**DIRECTIONS**. Could you copy out all of the records below exactly, leaving out every picture?

**Before-and-after scene images**.

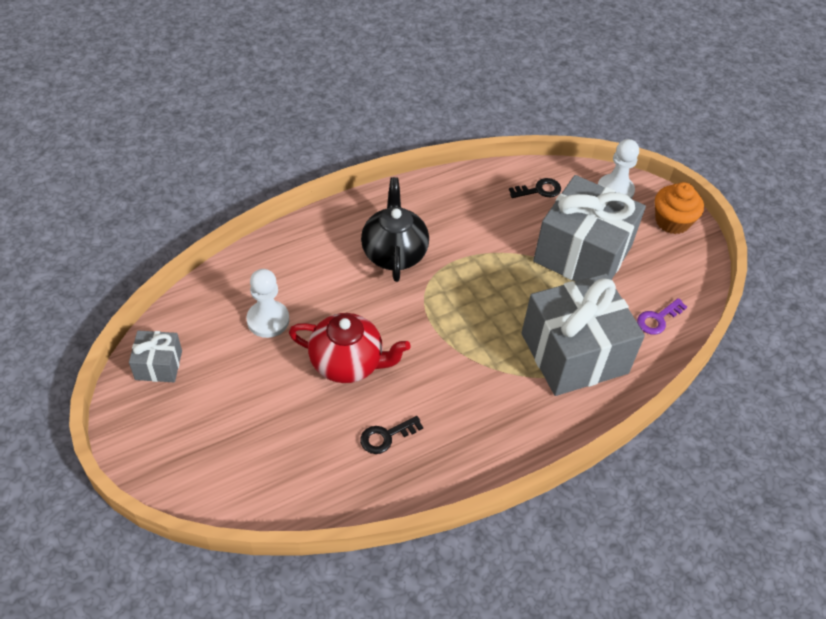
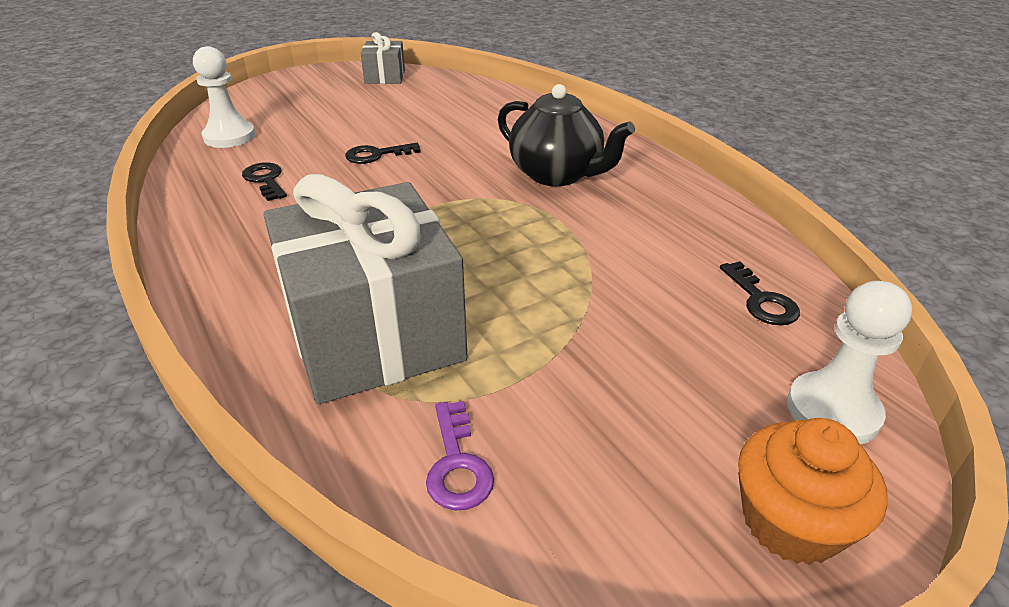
camera: 90 degrees right, 15 degrees down
white pawn [247,269,289,338] -> white pawn moved to [193,46,256,148]
red teapot [289,313,411,383] -> black key [345,143,420,164]
black teapot [361,177,429,282] -> black teapot turned 45 degrees clockwise [498,84,635,186]
grey gift [533,175,646,281] -> none
purple key [637,298,687,335] -> purple key turned 150 degrees counterclockwise [426,401,494,510]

**ANSWER BOX**.
camera: 90 degrees right, 15 degrees down
white pawn [247,269,289,338] -> white pawn moved to [193,46,256,148]
red teapot [289,313,411,383] -> black key [345,143,420,164]
black teapot [361,177,429,282] -> black teapot turned 45 degrees clockwise [498,84,635,186]
grey gift [533,175,646,281] -> none
purple key [637,298,687,335] -> purple key turned 150 degrees counterclockwise [426,401,494,510]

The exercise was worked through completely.